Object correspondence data
# # # # #

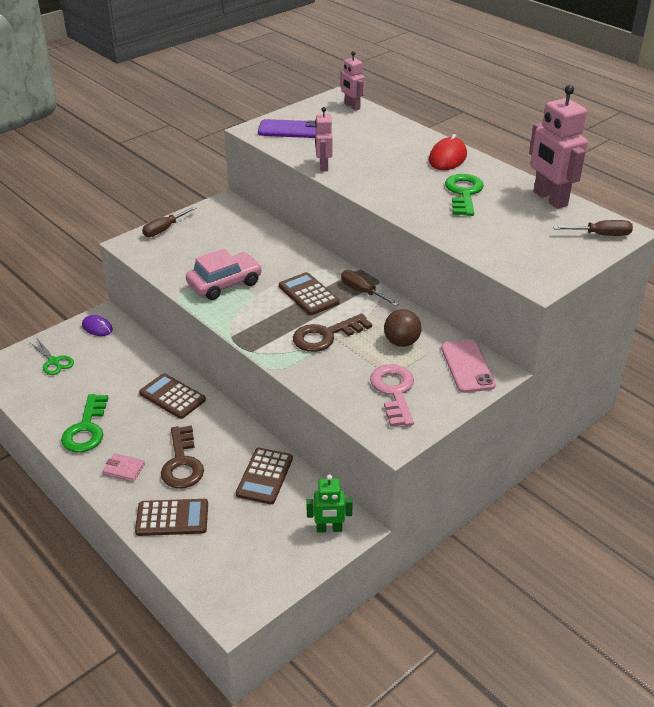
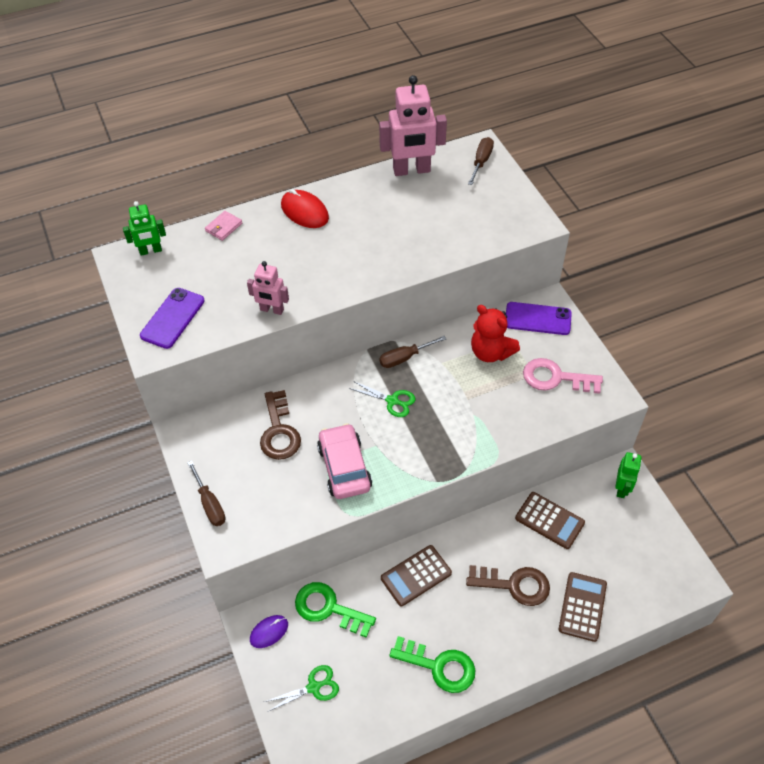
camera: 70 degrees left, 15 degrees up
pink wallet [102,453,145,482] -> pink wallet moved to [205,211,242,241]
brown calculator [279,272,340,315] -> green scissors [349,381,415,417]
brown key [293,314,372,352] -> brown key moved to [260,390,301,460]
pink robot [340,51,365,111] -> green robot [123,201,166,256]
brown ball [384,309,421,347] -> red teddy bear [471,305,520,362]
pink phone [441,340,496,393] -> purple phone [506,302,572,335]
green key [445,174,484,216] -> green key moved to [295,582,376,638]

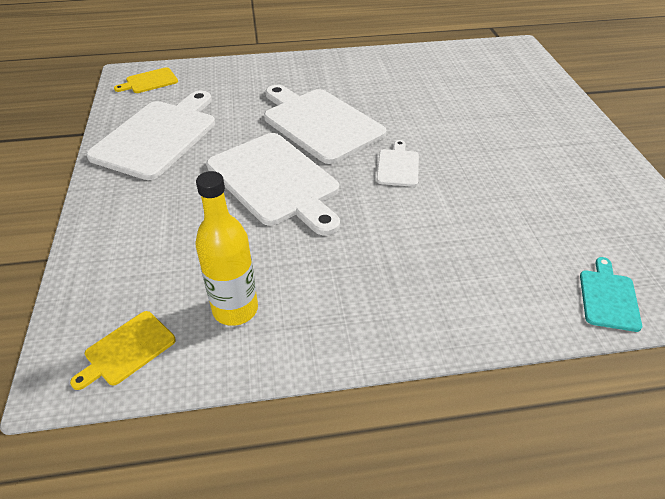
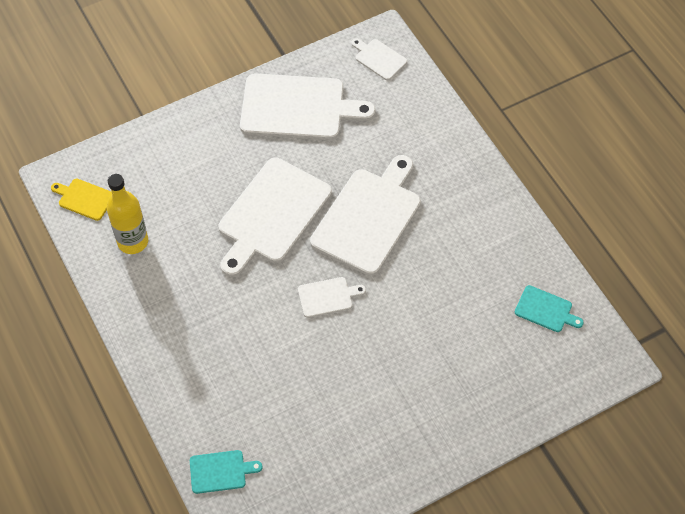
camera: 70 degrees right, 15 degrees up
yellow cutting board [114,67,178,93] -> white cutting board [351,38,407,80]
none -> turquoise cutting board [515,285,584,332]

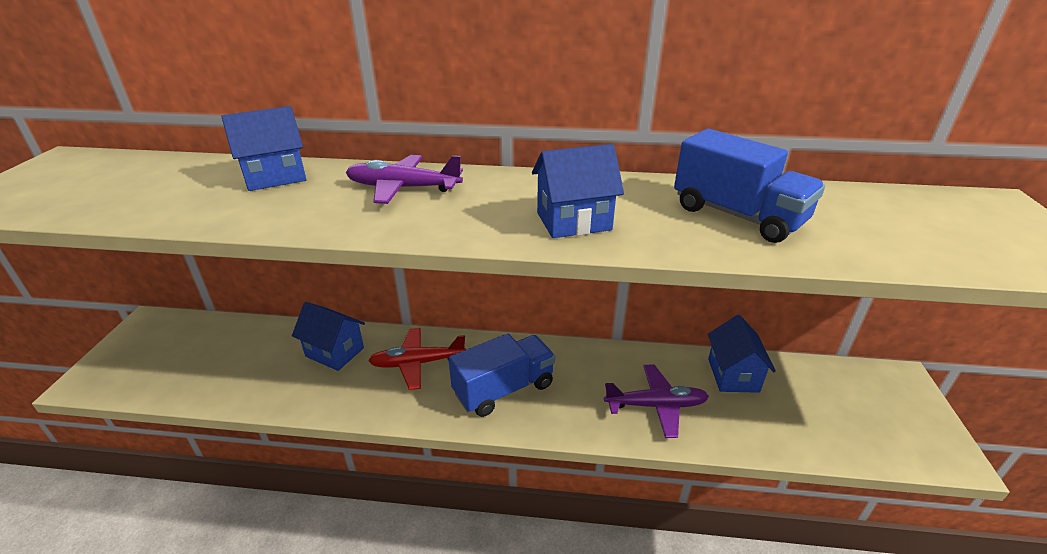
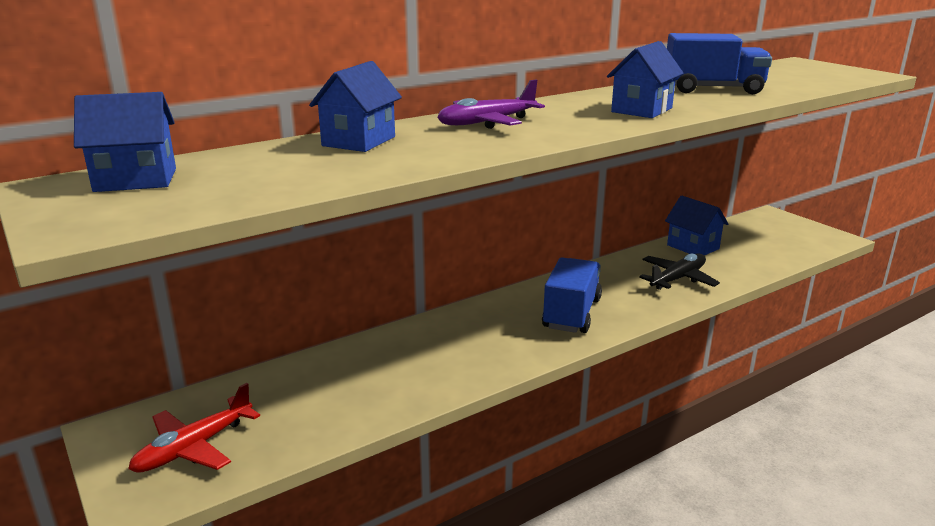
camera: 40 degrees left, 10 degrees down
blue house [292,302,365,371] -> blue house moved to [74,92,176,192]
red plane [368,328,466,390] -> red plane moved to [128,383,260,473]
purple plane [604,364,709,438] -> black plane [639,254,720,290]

# # # # #

=== Required work ===
Look above for the line with "pink wallet [102,453,145,482]", then print it and each line after it down to and including the line with "camera: 40 degrees left, 10 degrees down". Leave out the pictures and keep the wording exact.

=== Answer to the exercise ===
pink wallet [102,453,145,482] -> pink wallet moved to [205,211,242,241]
brown calculator [279,272,340,315] -> green scissors [349,381,415,417]
brown key [293,314,372,352] -> brown key moved to [260,390,301,460]
pink robot [340,51,365,111] -> green robot [123,201,166,256]
brown ball [384,309,421,347] -> red teddy bear [471,305,520,362]
pink phone [441,340,496,393] -> purple phone [506,302,572,335]
green key [445,174,484,216] -> green key moved to [295,582,376,638]

camera: 70 degrees right, 15 degrees up
yellow cutting board [114,67,178,93] -> white cutting board [351,38,407,80]
none -> turquoise cutting board [515,285,584,332]

camera: 40 degrees left, 10 degrees down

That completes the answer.